[WHAT THE TASK REQUIRES]
All of the data should be given again word for word, though the images are to be left out.

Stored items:
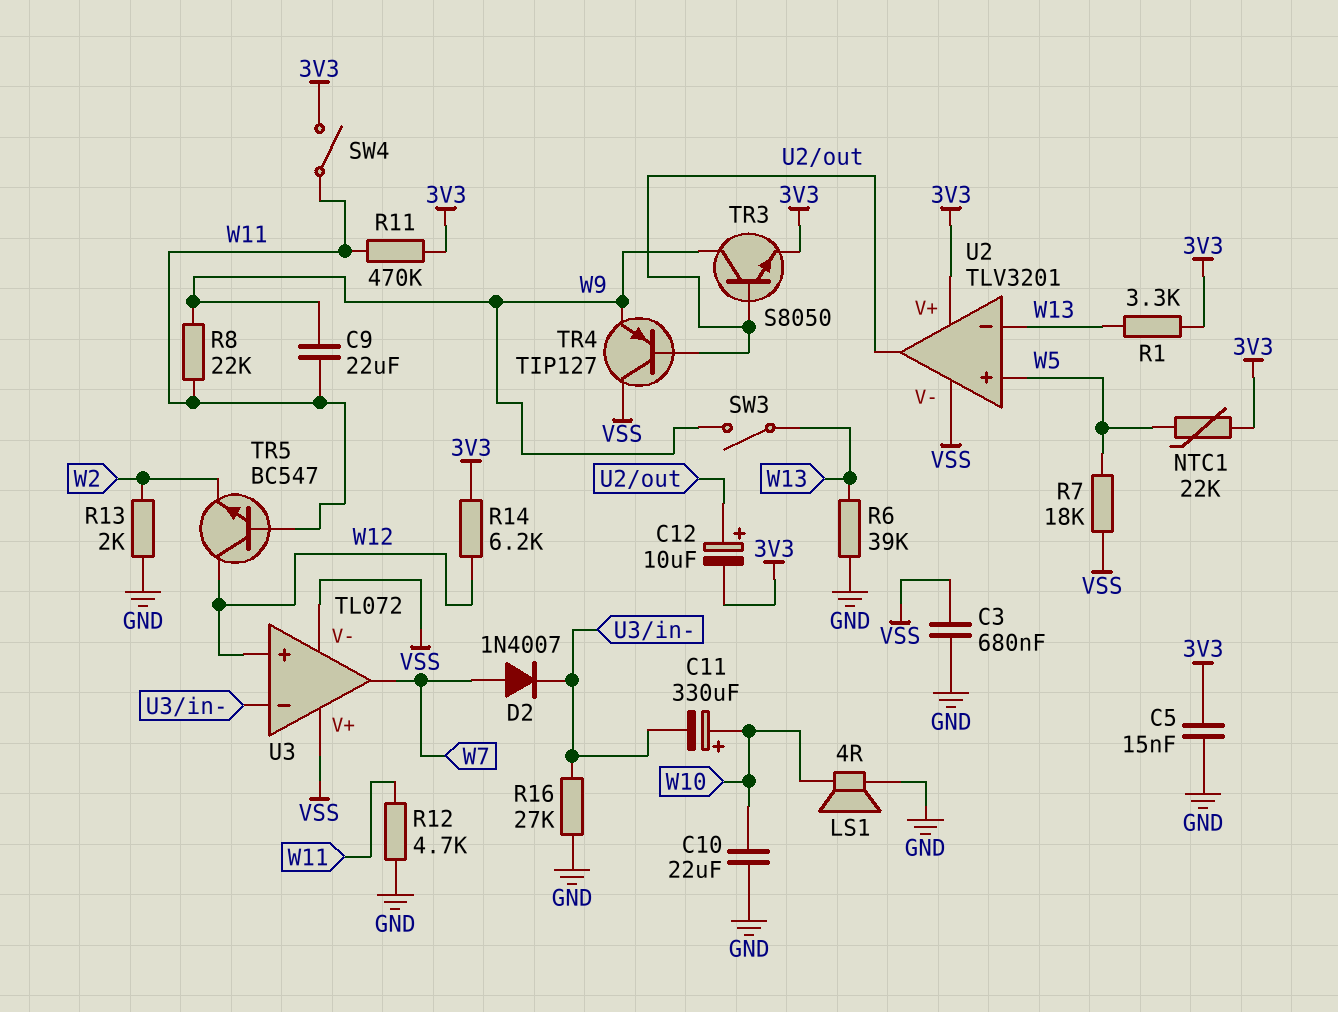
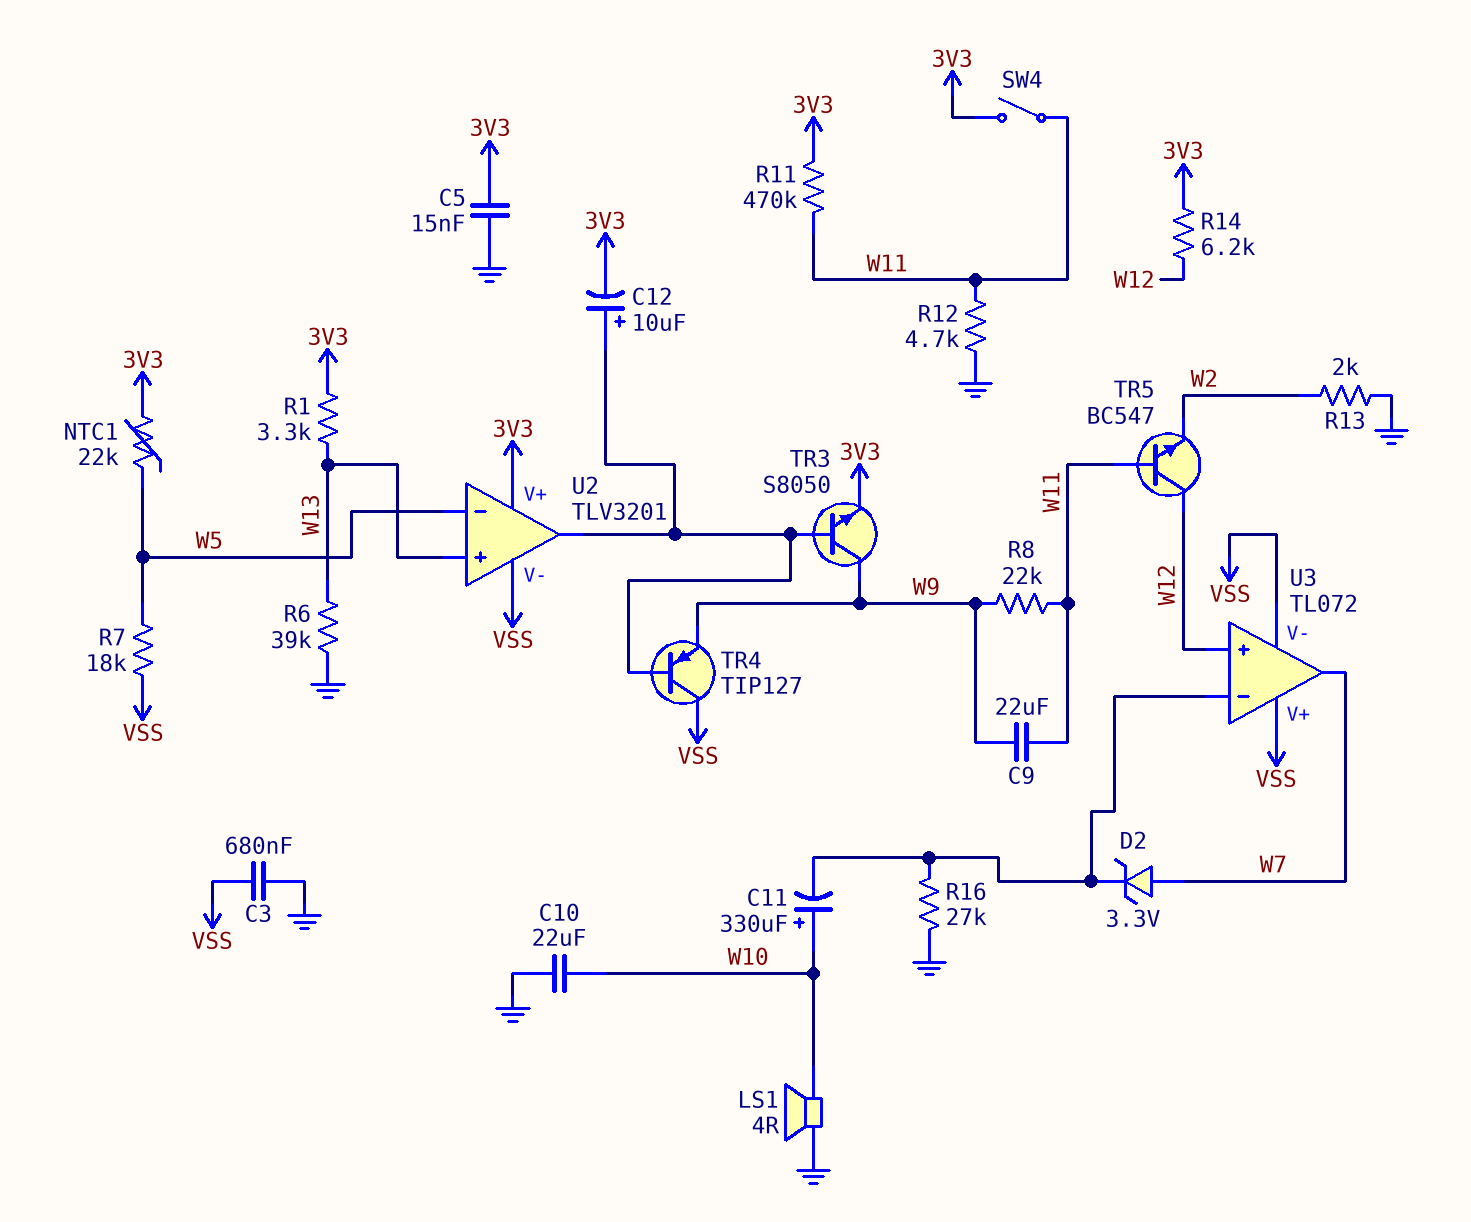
D2: diode 1N4007 (A W7, K U3/in-) -> zener 3.3V (A W7, K U3/in-)
SW3: switch (W9, W13) -> none
U2 pin in+: W5 -> W13
U2 pin in-: W13 -> W5

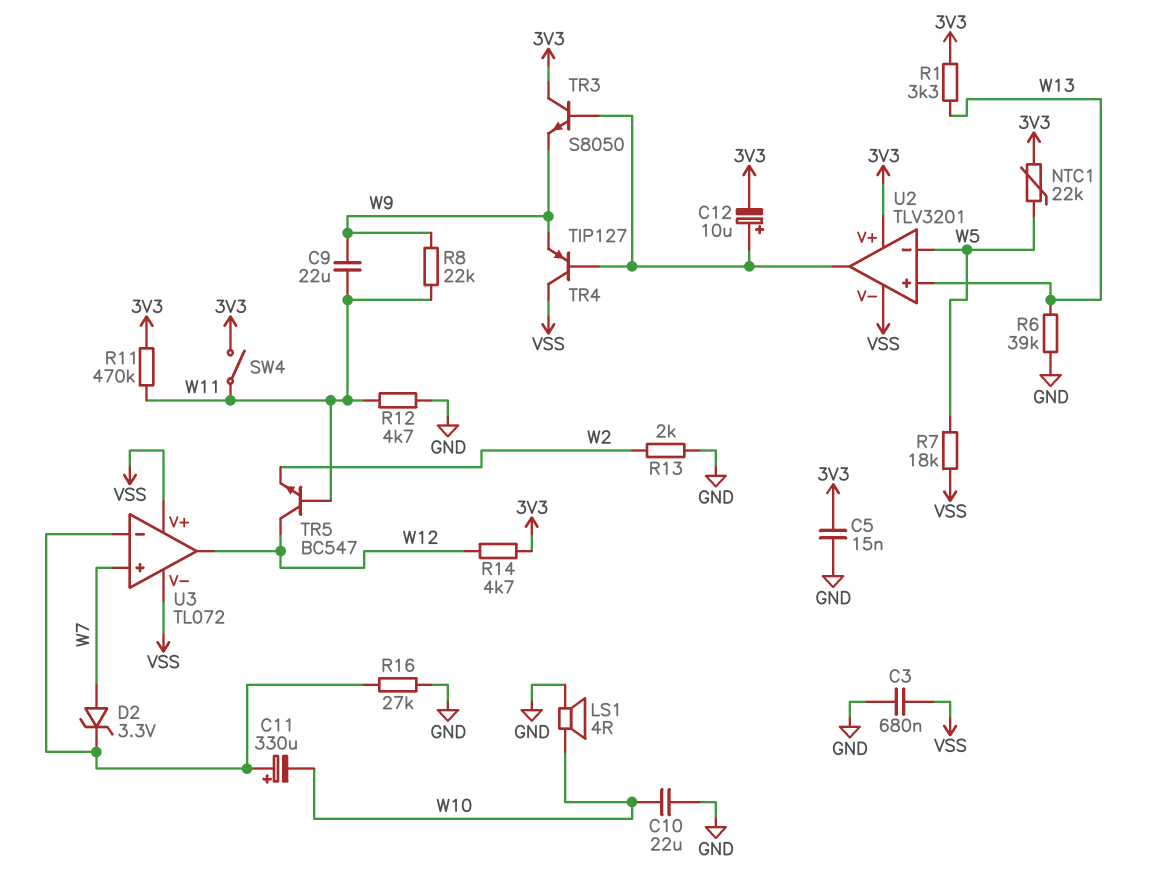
C11: 330uF (plus W10, minus U3/in-) -> 330uF (plus U3/in-, minus W10)
R14: 6.2k (3V3, W12) -> 4.7k (3V3, W12)
TR3: NPN S8050 (B U2/out, C W9, E 3V3) -> NPN S8050 (B U2/out, C 3V3, E W9)
U3 pin in+: W12 -> W7
U3 pin out: W7 -> W12

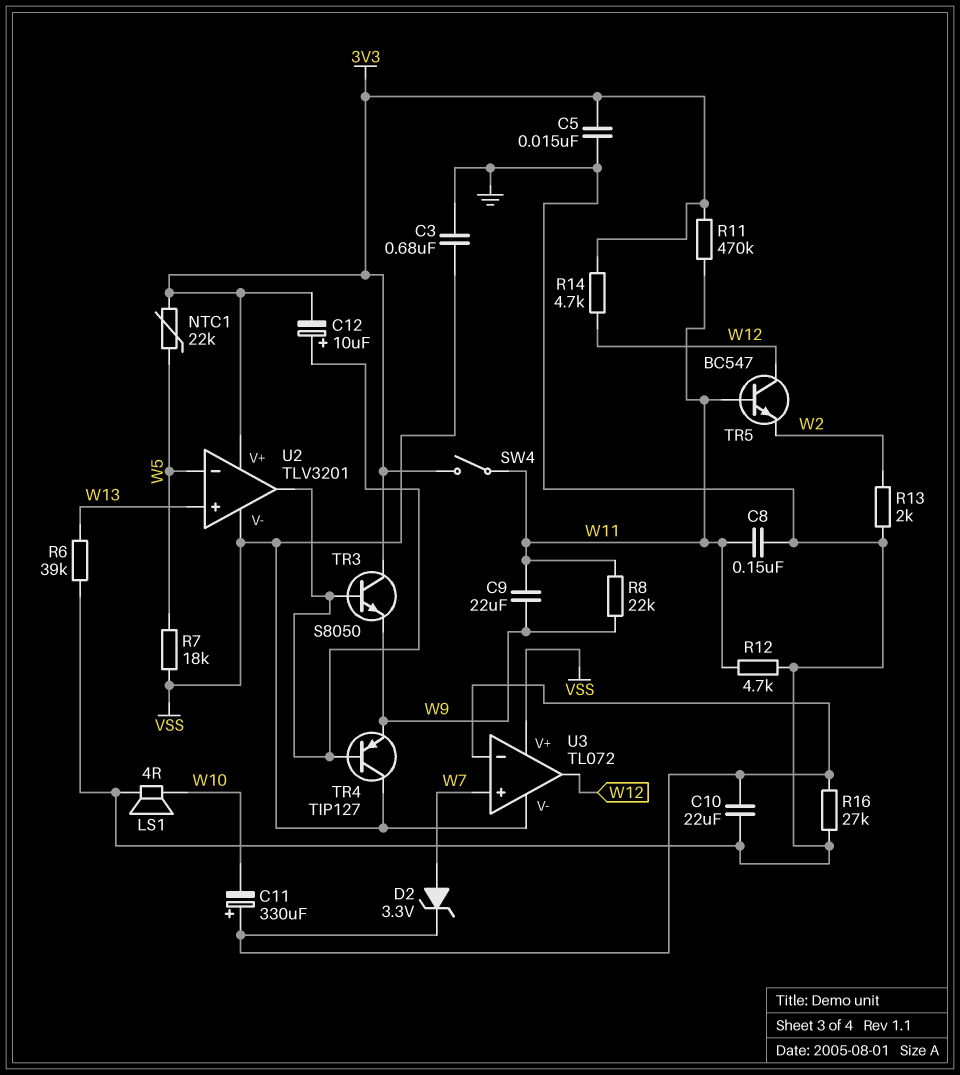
C8: none -> 150nF (GND, W11)
C10: 22uF (GND, W10) -> 22uF (GND, U3/in-)
R1: 3.3k (3V3, W13) -> none

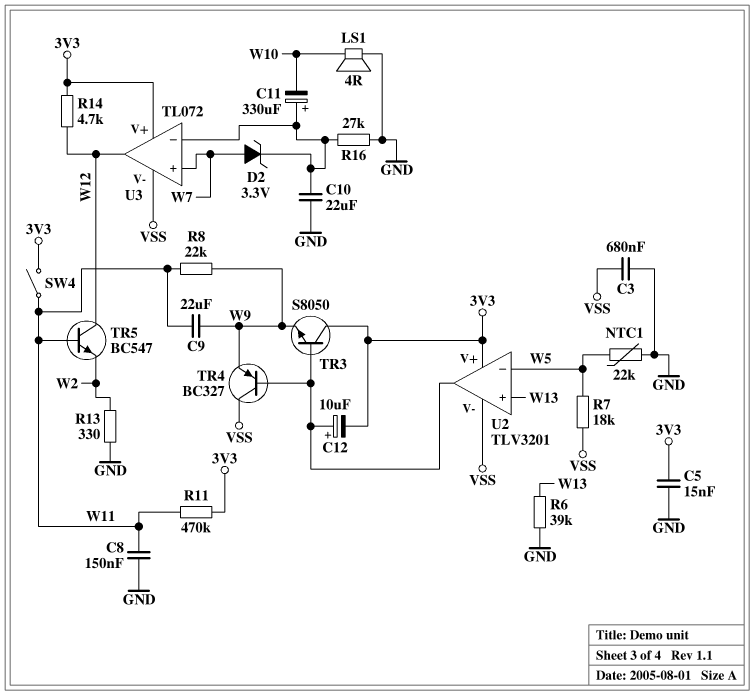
NTC1: 22k (3V3, W5) -> 22k (GND, W5)
R12: 4.7k (GND, W11) -> none
R13: 2k (GND, W2) -> 330 (GND, W2)
TR4: PNP TIP127 (B U2/out, C VSS, E W9) -> PNP BC327 (B U2/out, C VSS, E W9)
U3 pin V+: VSS -> 3V3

[RESULT OF THIS EXERCISE]
D2: diode 1N4007 (A W7, K U3/in-) -> zener 3.3V (A W7, K U3/in-)
SW3: switch (W9, W13) -> none
U2 pin in+: W5 -> W13
U2 pin in-: W13 -> W5

C11: 330uF (plus W10, minus U3/in-) -> 330uF (plus U3/in-, minus W10)
R14: 6.2k (3V3, W12) -> 4.7k (3V3, W12)
TR3: NPN S8050 (B U2/out, C W9, E 3V3) -> NPN S8050 (B U2/out, C 3V3, E W9)
U3 pin in+: W12 -> W7
U3 pin out: W7 -> W12

C8: none -> 150nF (GND, W11)
C10: 22uF (GND, W10) -> 22uF (GND, U3/in-)
R1: 3.3k (3V3, W13) -> none

NTC1: 22k (3V3, W5) -> 22k (GND, W5)
R12: 4.7k (GND, W11) -> none
R13: 2k (GND, W2) -> 330 (GND, W2)
TR4: PNP TIP127 (B U2/out, C VSS, E W9) -> PNP BC327 (B U2/out, C VSS, E W9)
U3 pin V+: VSS -> 3V3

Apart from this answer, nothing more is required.